RECORDED INFORMATION

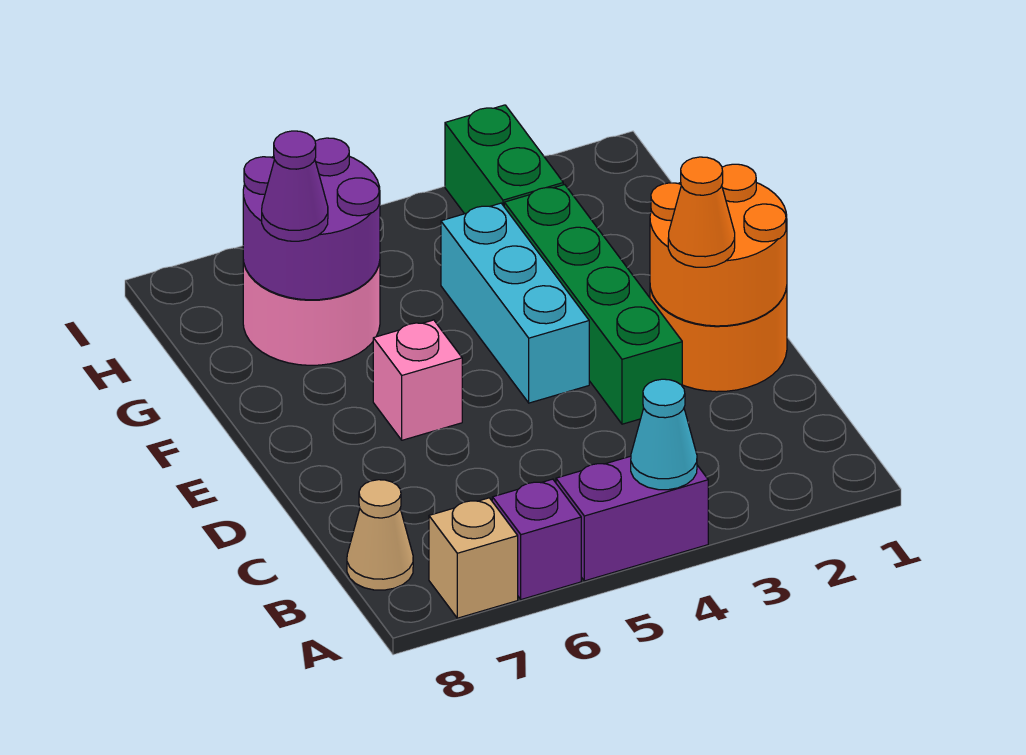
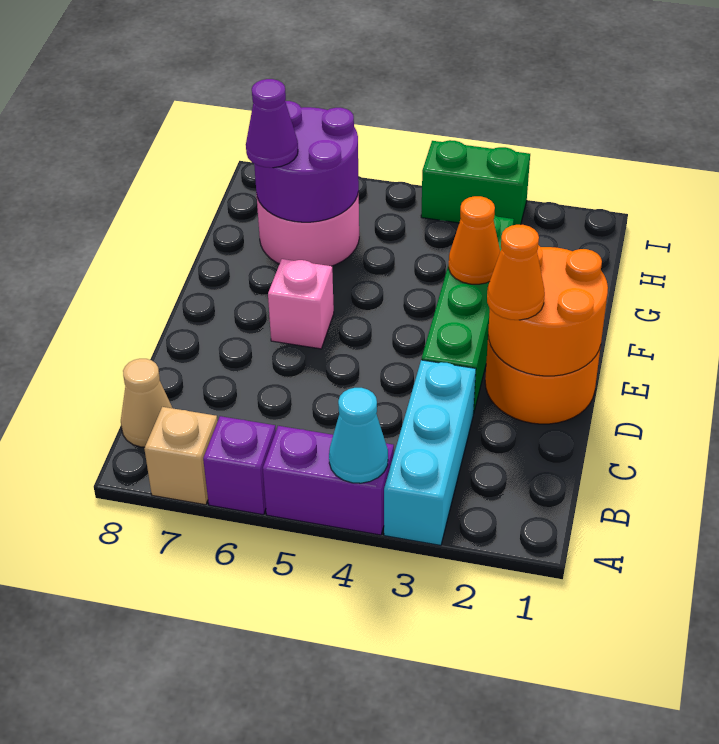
cyan brick E4:G4 level 1 -> cyan brick A3:C3 level 1
none -> orange cone F3 level 2
green brick H3:I3 level 1 -> green brick I3:I4 level 1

TASK BRIEF
Produce an exact copy of each line of data, skipping embedded images.

EXERCISE SOLUTION
cyan brick E4:G4 level 1 -> cyan brick A3:C3 level 1
none -> orange cone F3 level 2
green brick H3:I3 level 1 -> green brick I3:I4 level 1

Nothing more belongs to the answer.